__Data records__:
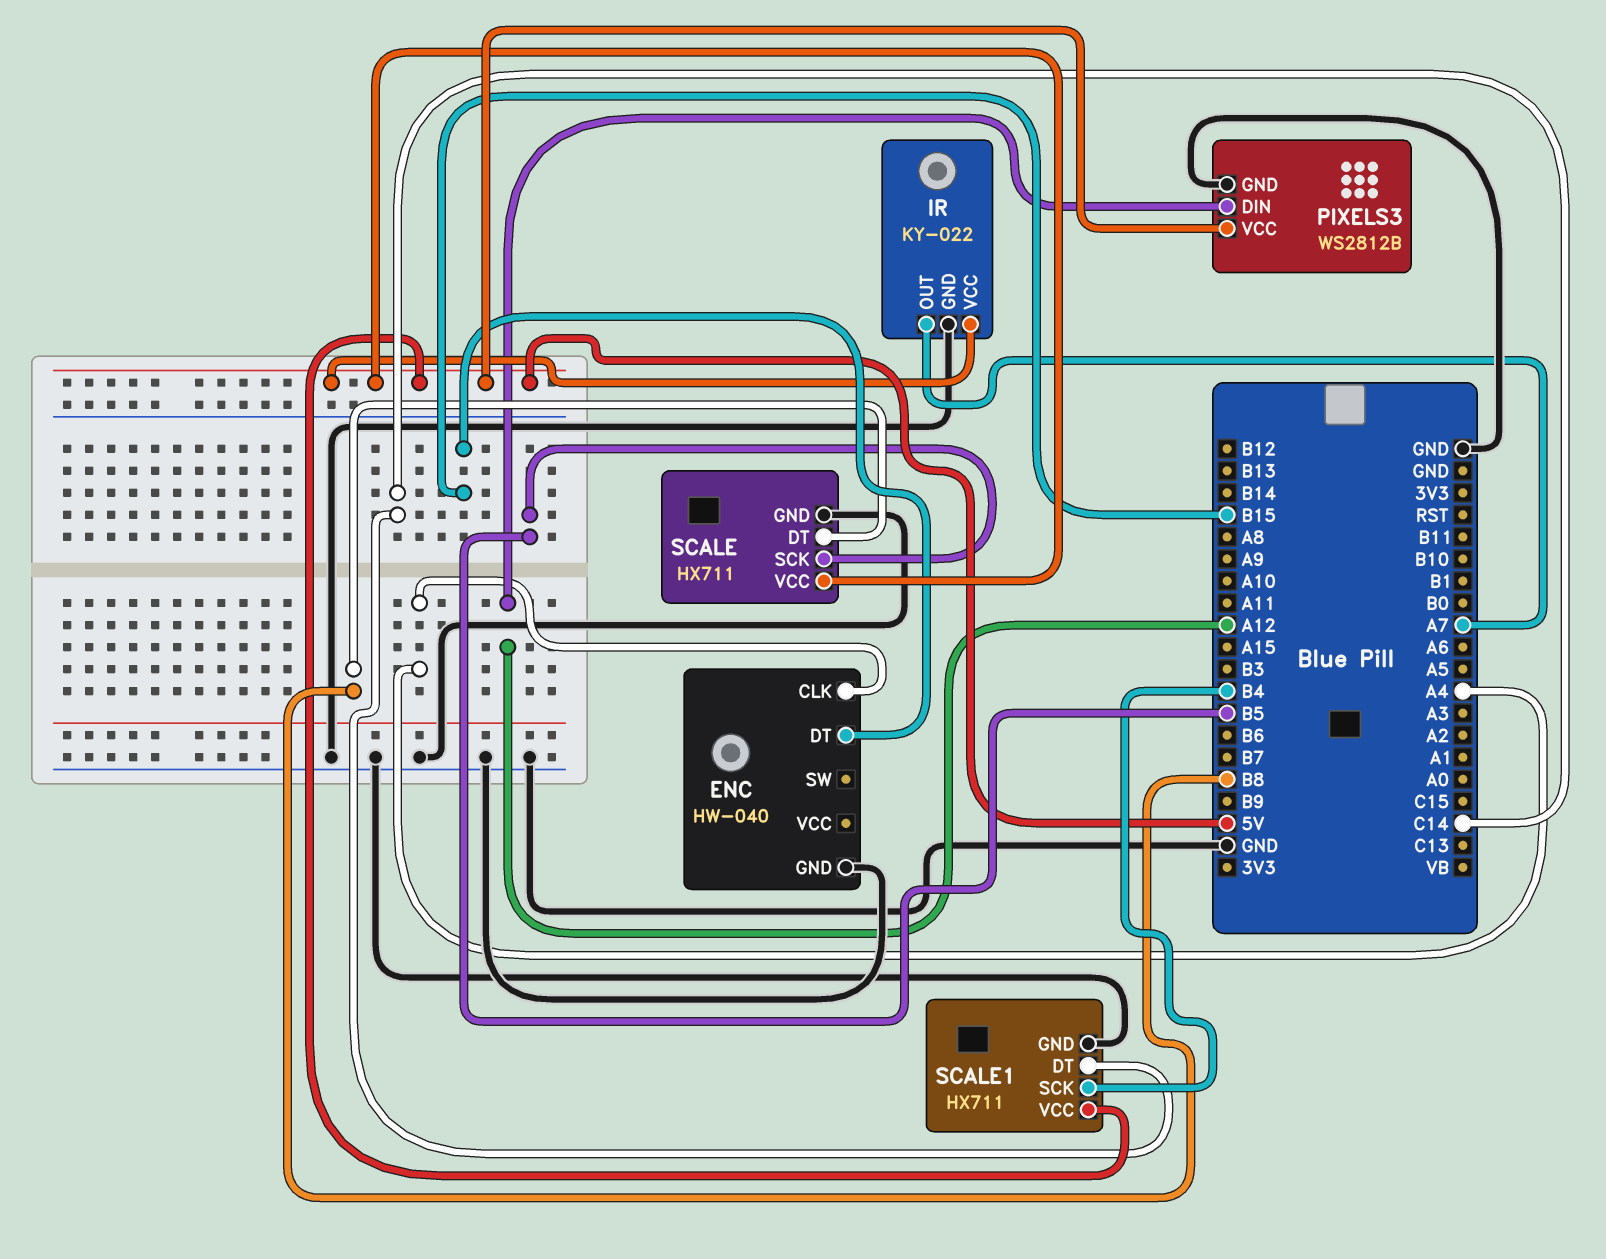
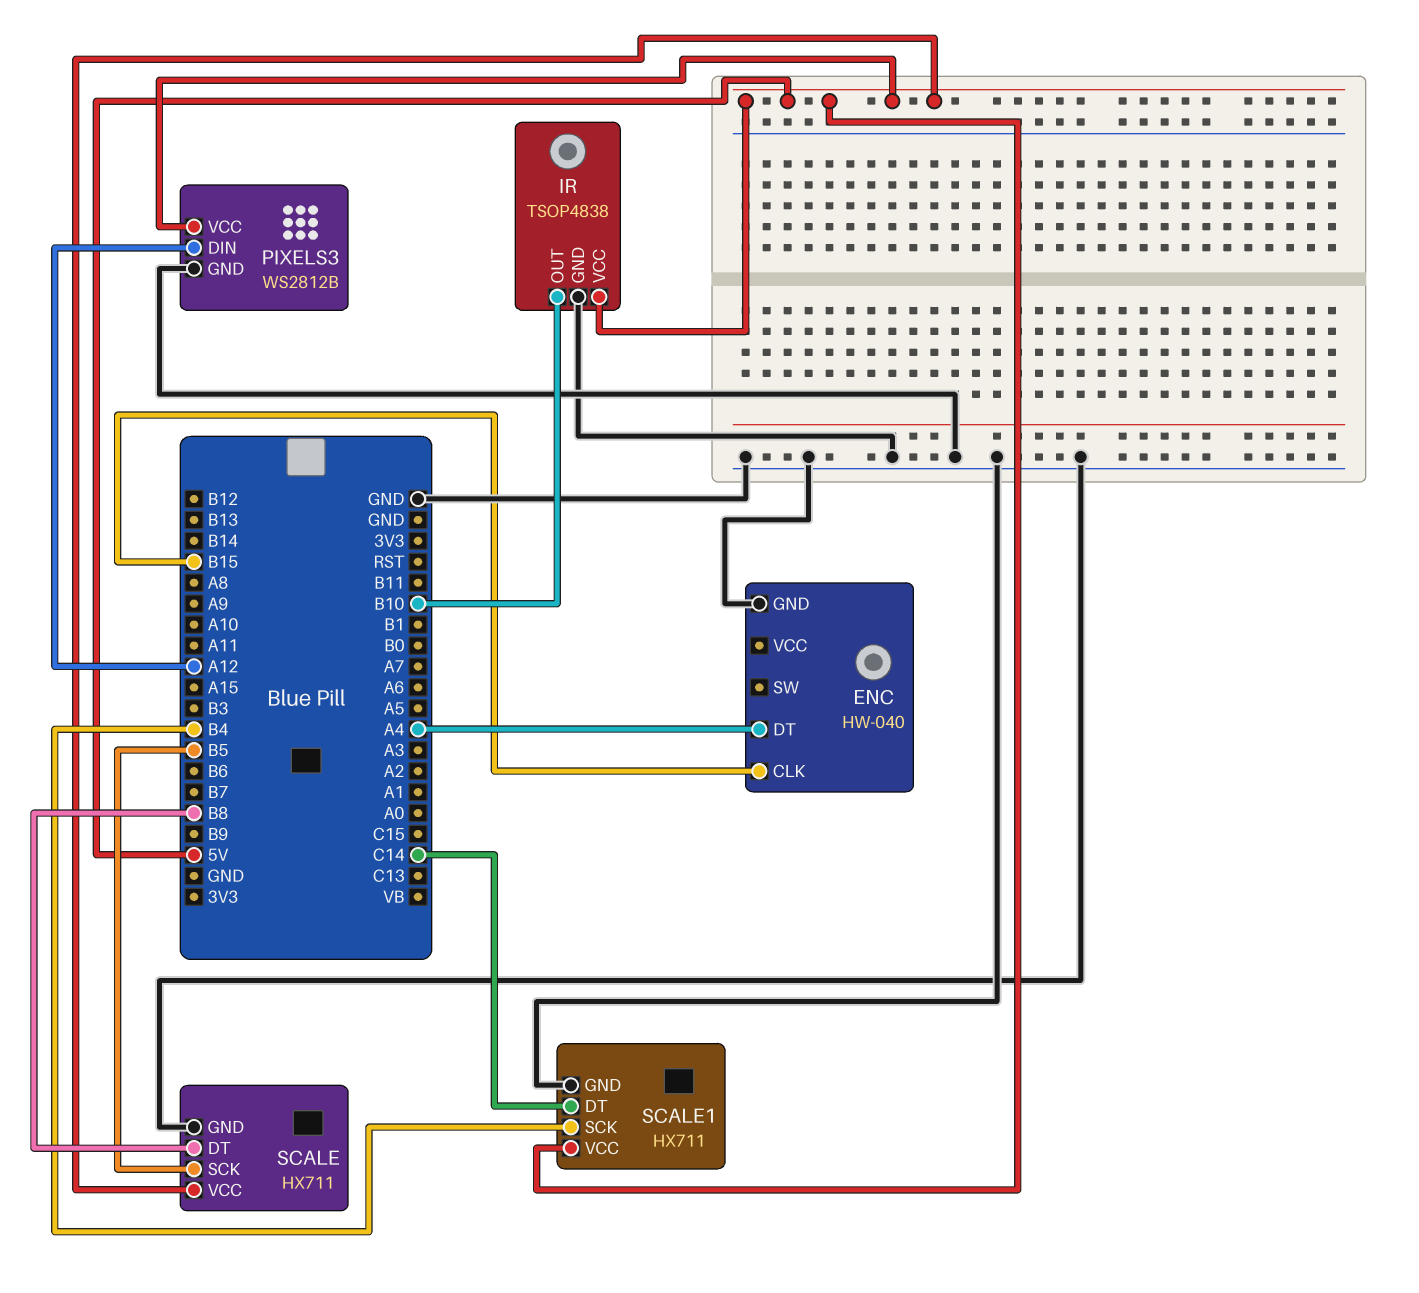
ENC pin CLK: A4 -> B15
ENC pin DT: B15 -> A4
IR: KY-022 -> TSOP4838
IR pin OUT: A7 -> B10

* * *

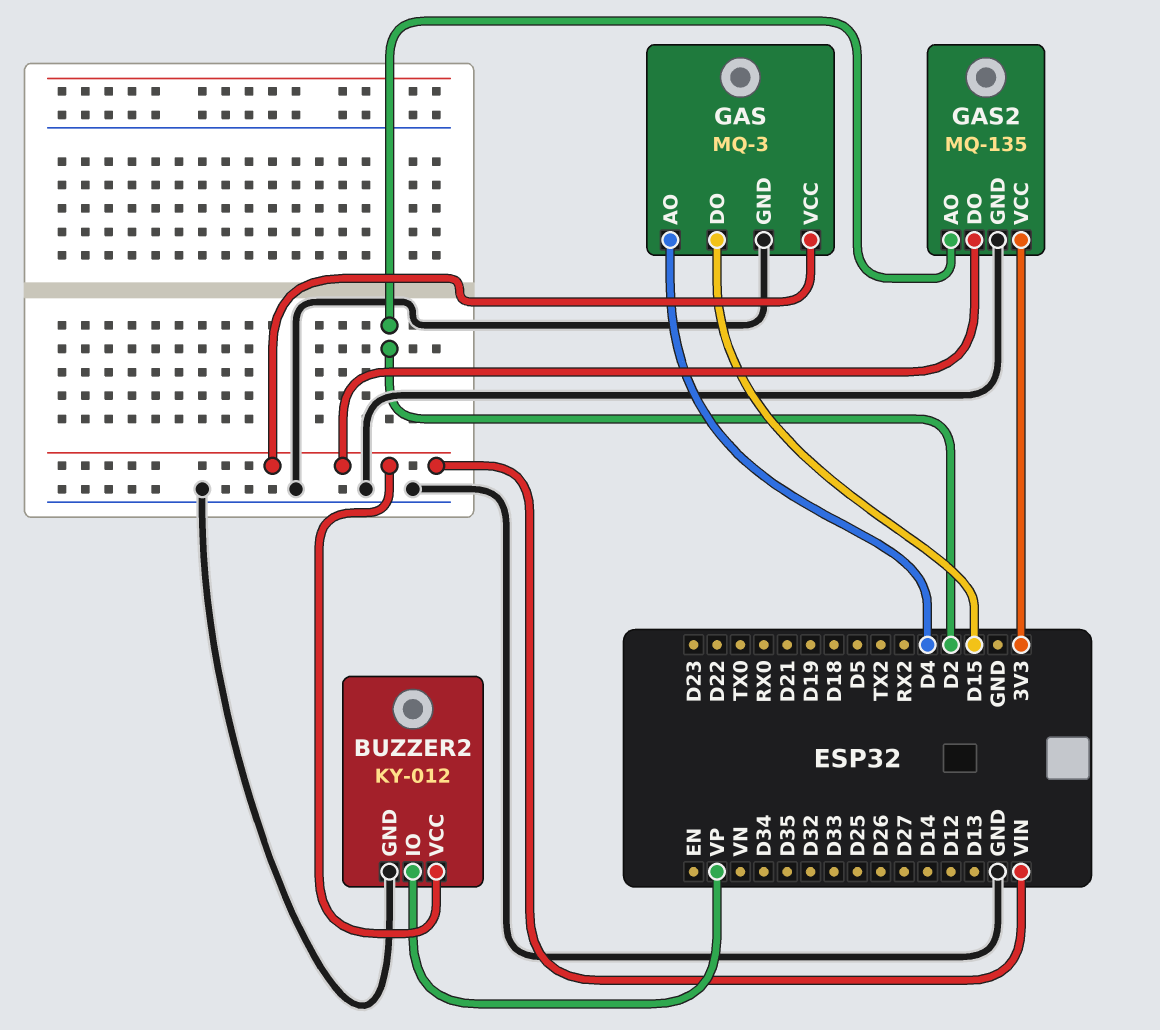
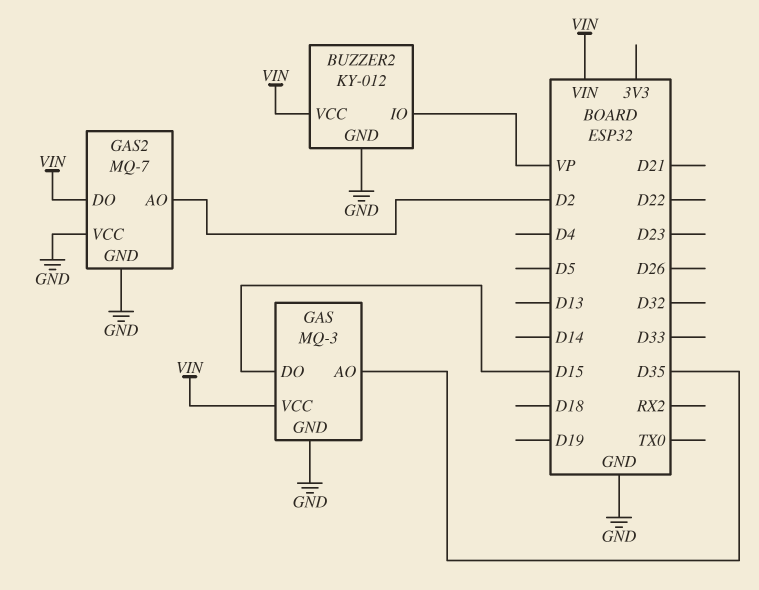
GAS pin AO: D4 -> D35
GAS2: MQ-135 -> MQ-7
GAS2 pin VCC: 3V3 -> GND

==

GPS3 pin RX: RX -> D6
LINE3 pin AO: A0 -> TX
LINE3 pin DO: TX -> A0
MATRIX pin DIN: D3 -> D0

__Problem requirements__: For this exercise, repeat exactly the lines of the data above from the one with "ENC pin DT: B15 -> A4" down to the one with "IR pin OUT: A7 -> B10", both end lines included.

__Task output__:
ENC pin DT: B15 -> A4
IR: KY-022 -> TSOP4838
IR pin OUT: A7 -> B10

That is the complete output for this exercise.